What you need to do:
Please give every record below again exactly, and keep the pictures out.

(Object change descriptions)
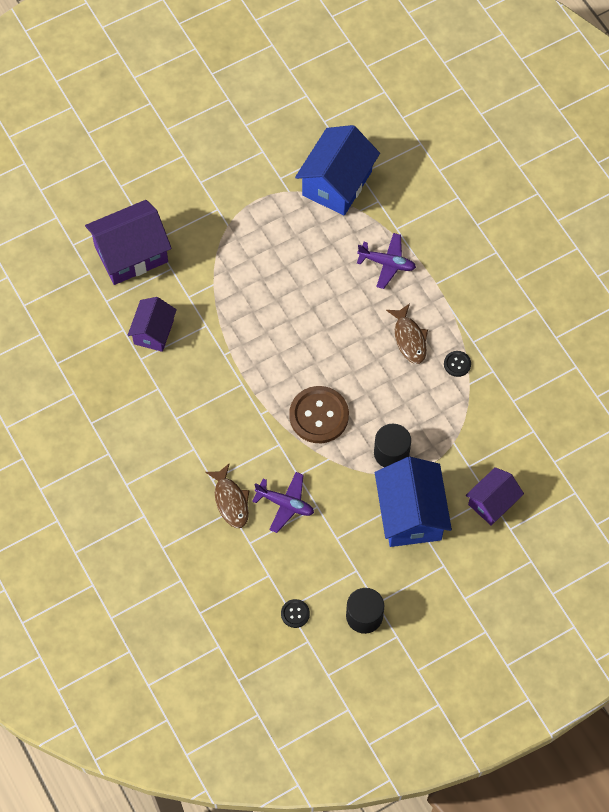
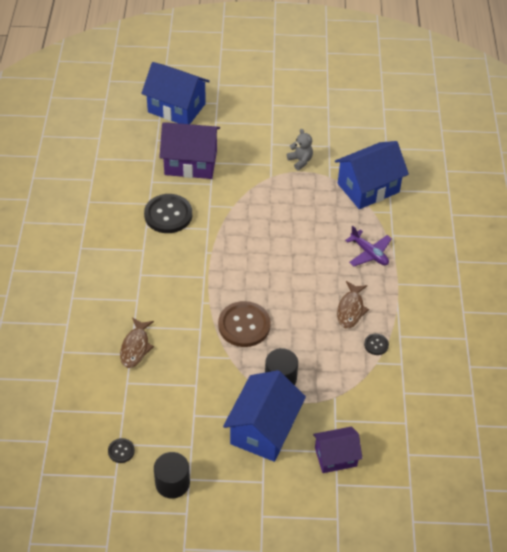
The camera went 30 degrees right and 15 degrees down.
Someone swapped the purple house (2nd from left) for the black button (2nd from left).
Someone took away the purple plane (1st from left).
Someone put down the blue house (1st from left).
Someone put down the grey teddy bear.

Task output:
The camera went 30 degrees right and 15 degrees down.
Someone swapped the purple house (2nd from left) for the black button (2nd from left).
Someone took away the purple plane (1st from left).
Someone put down the blue house (1st from left).
Someone put down the grey teddy bear.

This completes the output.